Please reproduce every line of the listing, changing "Dock" to "Harbor" and leaving everything else as it is.

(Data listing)

····················

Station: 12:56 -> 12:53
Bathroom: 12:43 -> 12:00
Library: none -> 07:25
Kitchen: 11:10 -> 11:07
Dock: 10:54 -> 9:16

····················

■ OUTPUT
Station: 12:56 -> 12:53
Bathroom: 12:43 -> 12:00
Library: none -> 07:25
Kitchen: 11:10 -> 11:07
Harbor: 10:54 -> 9:16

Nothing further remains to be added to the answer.